*Your objective*: Using the data that follows, return exactly the lines from the one that contains "Pipelines: [1402,74,1468,127] ->" through the one that contains "Light Stock: [122,223,435,348]", ends included.

*Data in this exercise*:

----

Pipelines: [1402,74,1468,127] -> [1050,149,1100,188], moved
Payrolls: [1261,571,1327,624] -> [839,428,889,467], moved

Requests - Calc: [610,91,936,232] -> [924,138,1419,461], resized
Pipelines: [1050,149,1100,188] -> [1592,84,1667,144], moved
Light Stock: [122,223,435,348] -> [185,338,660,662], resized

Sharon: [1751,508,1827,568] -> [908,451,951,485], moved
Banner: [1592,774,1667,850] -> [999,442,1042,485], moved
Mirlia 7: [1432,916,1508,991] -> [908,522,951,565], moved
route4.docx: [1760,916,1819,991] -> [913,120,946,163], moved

----

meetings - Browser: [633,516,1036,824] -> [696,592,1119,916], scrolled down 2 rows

----

*Exercise solution*:
Pipelines: [1402,74,1468,127] -> [1050,149,1100,188], moved
Payrolls: [1261,571,1327,624] -> [839,428,889,467], moved

Requests - Calc: [610,91,936,232] -> [924,138,1419,461], resized
Pipelines: [1050,149,1100,188] -> [1592,84,1667,144], moved
Light Stock: [122,223,435,348] -> [185,338,660,662], resized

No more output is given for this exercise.